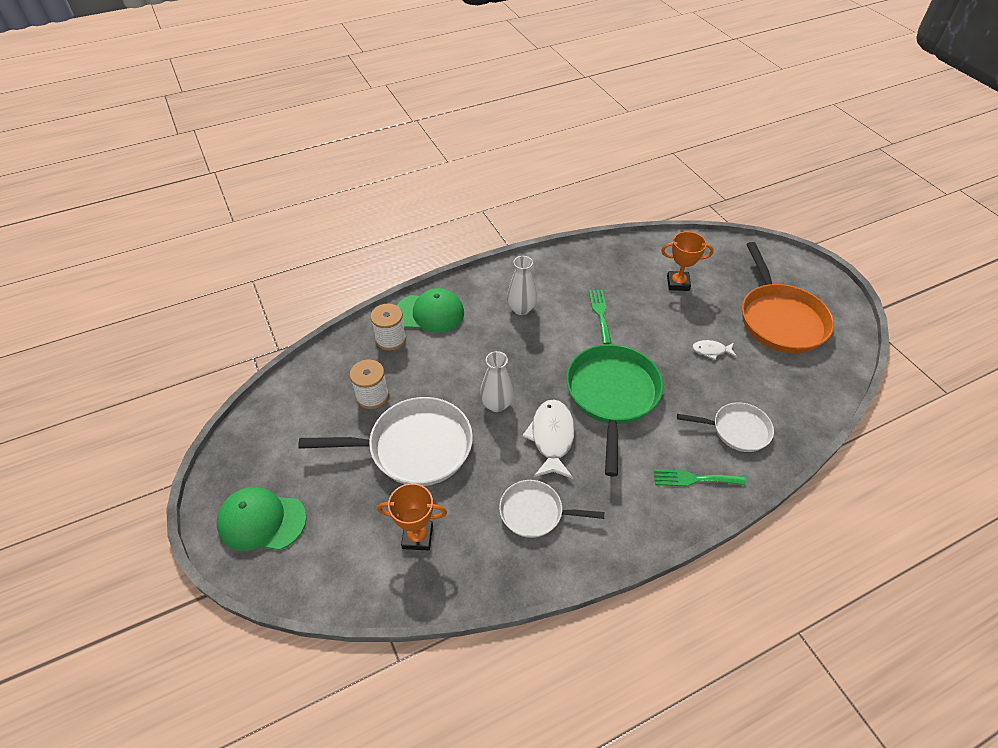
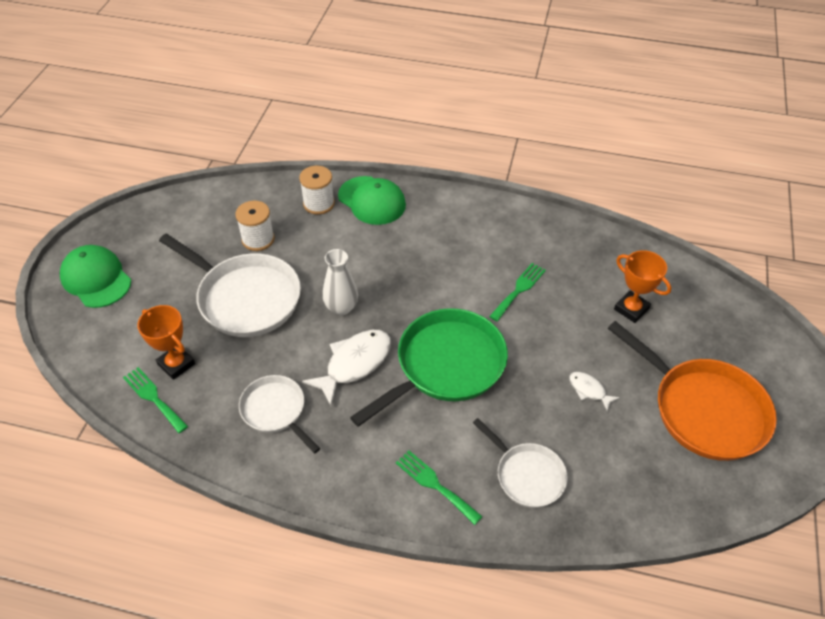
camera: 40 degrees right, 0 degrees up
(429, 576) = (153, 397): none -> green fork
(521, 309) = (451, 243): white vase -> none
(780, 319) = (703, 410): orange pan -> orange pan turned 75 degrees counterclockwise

==

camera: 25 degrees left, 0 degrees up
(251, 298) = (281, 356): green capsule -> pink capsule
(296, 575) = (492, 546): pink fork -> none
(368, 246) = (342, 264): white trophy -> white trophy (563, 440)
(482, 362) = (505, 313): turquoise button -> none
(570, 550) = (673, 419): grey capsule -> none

--

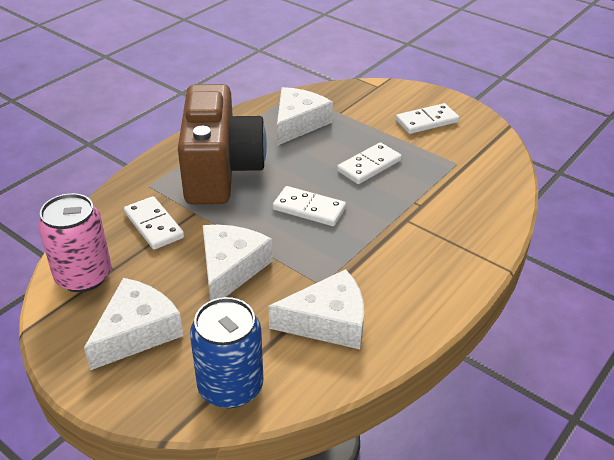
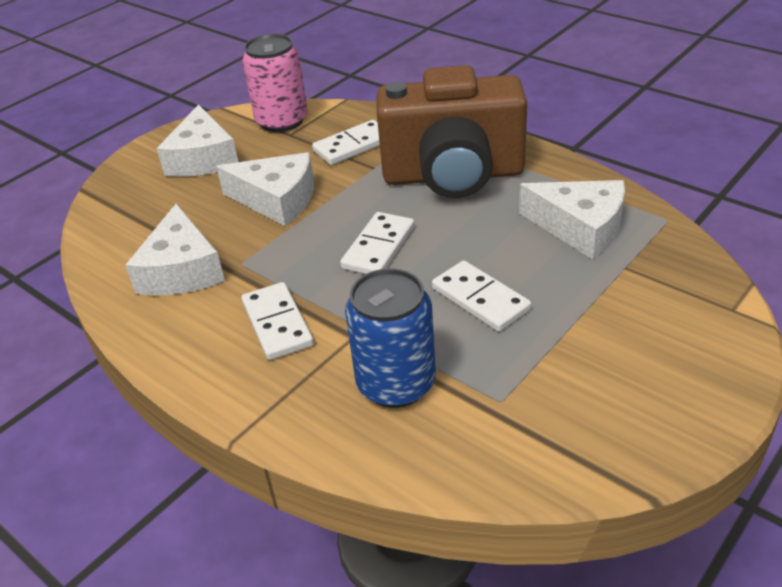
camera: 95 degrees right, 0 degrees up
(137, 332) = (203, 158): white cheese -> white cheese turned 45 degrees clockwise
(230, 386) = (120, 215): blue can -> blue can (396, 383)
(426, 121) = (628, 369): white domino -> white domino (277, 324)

### Instructions to follow
What do the lines above say from the one containing "camera: 40 degrees right, 0 degrees up" down to the one containing "(780, 319) = (703, 410): orange"? Return them exactly, both end lines included, and only them.

### Response for this exercise
camera: 40 degrees right, 0 degrees up
(429, 576) = (153, 397): none -> green fork
(521, 309) = (451, 243): white vase -> none
(780, 319) = (703, 410): orange pan -> orange pan turned 75 degrees counterclockwise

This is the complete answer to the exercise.